Assigned task:
Copy out all the lines of the data that hold the word "cupcake".

++++ Data records

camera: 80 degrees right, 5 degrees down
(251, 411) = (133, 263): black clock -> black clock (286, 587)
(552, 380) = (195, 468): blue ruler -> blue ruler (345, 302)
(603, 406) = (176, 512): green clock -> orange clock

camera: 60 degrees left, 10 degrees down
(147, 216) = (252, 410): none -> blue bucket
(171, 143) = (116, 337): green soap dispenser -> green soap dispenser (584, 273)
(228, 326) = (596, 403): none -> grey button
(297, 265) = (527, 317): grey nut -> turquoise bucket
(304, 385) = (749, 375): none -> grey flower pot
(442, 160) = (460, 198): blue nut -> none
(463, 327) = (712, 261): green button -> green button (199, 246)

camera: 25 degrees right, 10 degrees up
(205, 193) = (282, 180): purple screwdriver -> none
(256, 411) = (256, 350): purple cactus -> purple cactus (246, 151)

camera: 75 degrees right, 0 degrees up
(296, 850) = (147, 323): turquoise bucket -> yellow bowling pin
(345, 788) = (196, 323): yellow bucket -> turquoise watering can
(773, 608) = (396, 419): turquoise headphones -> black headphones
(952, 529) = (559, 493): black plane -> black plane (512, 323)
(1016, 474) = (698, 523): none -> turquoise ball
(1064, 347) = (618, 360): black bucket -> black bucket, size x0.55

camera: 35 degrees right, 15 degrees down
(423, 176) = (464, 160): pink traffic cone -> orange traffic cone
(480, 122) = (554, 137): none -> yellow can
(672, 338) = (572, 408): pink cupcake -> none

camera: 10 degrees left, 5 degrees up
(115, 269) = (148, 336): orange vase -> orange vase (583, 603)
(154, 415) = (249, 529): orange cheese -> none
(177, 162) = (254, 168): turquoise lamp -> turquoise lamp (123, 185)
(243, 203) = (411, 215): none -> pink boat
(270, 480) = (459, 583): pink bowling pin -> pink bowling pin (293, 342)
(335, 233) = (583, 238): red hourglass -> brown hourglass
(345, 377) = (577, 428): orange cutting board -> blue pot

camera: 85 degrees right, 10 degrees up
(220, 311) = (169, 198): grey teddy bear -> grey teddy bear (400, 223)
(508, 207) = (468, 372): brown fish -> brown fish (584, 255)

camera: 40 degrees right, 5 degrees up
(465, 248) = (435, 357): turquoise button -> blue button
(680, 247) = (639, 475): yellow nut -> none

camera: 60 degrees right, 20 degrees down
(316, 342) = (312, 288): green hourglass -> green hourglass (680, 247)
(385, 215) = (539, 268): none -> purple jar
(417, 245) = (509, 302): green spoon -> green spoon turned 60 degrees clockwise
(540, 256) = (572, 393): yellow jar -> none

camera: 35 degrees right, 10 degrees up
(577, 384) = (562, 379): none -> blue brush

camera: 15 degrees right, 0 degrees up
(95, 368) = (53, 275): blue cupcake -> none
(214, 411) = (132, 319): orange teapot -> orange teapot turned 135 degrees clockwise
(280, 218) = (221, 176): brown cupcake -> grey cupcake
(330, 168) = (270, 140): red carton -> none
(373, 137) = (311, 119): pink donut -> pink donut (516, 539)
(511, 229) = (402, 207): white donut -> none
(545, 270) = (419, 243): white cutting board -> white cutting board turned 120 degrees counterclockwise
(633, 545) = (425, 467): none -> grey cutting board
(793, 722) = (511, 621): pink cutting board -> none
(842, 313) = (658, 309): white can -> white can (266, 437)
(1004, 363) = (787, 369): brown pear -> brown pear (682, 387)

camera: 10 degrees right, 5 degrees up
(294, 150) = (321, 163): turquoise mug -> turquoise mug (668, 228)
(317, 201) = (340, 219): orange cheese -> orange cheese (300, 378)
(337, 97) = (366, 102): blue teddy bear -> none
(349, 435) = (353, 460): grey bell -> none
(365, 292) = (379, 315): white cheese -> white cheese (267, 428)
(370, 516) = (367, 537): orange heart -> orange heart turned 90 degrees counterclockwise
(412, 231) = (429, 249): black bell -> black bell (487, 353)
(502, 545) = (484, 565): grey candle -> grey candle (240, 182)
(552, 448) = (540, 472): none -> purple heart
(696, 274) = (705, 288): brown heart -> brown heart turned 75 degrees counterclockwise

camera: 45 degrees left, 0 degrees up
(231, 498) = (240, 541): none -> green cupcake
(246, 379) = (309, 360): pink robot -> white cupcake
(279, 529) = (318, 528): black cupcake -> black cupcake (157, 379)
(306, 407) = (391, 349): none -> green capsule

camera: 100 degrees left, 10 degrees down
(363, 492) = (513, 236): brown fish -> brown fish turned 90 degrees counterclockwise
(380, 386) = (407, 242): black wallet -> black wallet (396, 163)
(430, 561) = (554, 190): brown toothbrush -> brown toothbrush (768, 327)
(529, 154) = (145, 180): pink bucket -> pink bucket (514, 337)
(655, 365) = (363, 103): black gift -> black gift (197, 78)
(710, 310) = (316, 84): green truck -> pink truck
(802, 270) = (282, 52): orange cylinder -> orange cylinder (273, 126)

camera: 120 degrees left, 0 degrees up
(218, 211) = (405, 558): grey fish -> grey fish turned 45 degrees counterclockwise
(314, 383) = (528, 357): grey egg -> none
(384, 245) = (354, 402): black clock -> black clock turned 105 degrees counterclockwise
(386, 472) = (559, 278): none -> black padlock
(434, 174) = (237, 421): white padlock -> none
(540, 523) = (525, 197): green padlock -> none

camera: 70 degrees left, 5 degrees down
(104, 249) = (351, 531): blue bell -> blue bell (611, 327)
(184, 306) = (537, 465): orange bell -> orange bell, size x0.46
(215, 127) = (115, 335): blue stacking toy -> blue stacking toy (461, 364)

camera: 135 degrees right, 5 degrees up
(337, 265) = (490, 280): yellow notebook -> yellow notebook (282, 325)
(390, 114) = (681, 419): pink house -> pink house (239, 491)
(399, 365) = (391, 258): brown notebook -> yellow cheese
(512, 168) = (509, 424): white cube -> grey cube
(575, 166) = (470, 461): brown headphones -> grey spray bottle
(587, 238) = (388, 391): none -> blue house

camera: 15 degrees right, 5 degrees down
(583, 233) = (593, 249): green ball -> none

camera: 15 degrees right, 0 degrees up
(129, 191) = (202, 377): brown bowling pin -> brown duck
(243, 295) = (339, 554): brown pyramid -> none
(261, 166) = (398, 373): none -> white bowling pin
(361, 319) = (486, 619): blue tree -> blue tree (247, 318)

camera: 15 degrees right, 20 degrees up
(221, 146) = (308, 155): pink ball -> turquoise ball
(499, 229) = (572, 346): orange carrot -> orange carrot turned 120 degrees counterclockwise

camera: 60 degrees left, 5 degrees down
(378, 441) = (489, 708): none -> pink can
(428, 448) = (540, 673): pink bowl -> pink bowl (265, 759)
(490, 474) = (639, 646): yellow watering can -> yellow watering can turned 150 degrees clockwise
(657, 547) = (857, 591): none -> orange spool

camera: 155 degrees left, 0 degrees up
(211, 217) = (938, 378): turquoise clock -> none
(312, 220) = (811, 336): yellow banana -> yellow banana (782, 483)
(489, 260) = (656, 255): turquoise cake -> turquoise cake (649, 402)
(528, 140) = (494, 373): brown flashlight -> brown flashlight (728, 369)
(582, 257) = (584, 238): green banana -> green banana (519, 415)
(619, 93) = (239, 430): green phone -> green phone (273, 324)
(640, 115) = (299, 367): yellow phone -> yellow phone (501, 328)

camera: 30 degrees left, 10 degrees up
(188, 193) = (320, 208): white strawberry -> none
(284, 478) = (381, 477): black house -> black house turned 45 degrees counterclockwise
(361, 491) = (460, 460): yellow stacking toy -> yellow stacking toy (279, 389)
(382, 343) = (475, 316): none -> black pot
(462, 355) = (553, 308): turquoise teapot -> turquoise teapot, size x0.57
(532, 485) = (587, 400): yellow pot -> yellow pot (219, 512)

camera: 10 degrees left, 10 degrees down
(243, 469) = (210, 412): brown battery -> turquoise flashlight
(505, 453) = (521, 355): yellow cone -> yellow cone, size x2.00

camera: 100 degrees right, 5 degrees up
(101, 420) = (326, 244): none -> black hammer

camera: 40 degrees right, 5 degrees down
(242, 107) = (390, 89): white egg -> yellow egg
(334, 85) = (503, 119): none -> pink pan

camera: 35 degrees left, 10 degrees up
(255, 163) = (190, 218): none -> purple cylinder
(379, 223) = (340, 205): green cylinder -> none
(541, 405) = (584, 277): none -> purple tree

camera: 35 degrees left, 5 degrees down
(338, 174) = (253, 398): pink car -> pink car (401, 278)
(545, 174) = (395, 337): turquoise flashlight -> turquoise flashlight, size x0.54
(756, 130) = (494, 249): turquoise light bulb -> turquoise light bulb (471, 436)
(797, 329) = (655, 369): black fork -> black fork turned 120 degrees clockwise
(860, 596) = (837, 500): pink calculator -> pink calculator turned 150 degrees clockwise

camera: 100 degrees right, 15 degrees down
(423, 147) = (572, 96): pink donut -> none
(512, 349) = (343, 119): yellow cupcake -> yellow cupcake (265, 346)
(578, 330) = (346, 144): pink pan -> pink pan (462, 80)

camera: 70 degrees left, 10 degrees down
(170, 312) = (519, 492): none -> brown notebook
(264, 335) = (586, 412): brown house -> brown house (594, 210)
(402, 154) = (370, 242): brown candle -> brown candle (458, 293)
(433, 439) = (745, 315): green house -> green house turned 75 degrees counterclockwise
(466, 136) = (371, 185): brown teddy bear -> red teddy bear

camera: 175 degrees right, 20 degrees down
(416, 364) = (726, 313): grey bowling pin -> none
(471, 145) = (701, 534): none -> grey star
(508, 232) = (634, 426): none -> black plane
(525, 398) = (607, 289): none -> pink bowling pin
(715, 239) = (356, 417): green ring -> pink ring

++++++++

Response below:
(672, 338) = (572, 408): pink cupcake -> none
(95, 368) = (53, 275): blue cupcake -> none
(280, 218) = (221, 176): brown cupcake -> grey cupcake
(231, 498) = (240, 541): none -> green cupcake
(246, 379) = (309, 360): pink robot -> white cupcake
(279, 529) = (318, 528): black cupcake -> black cupcake (157, 379)
(512, 349) = (343, 119): yellow cupcake -> yellow cupcake (265, 346)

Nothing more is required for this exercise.